* What is expected
Look through the listing below for the word "heart" and copy every line where it occurs.

* Data for this task

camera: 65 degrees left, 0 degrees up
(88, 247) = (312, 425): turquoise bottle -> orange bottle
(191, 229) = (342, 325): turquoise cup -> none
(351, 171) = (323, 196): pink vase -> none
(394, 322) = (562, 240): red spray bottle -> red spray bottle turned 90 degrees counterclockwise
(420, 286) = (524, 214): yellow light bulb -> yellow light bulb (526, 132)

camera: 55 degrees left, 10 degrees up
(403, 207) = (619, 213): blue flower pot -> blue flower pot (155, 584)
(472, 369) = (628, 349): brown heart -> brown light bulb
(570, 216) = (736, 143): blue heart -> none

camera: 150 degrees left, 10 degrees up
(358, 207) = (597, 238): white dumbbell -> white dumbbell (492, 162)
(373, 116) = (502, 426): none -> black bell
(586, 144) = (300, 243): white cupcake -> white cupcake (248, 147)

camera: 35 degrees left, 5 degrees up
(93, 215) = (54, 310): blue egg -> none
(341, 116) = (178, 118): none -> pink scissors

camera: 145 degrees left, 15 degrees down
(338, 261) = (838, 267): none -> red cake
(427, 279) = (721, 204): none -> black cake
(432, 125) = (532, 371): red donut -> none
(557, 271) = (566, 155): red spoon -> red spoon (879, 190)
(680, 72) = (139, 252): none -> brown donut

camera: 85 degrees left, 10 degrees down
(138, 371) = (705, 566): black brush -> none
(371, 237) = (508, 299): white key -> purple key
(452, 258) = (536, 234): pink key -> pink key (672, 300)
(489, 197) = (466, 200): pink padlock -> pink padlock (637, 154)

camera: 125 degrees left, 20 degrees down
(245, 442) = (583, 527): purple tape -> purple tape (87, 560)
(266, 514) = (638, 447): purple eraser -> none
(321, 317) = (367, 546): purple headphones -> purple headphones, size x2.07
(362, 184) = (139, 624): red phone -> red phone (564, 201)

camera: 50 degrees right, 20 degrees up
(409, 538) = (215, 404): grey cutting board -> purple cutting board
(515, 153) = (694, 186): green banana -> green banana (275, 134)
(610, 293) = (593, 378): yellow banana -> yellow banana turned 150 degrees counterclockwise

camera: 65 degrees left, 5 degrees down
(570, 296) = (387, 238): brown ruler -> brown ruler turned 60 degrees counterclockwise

* Solution to this problem
(472, 369) = (628, 349): brown heart -> brown light bulb
(570, 216) = (736, 143): blue heart -> none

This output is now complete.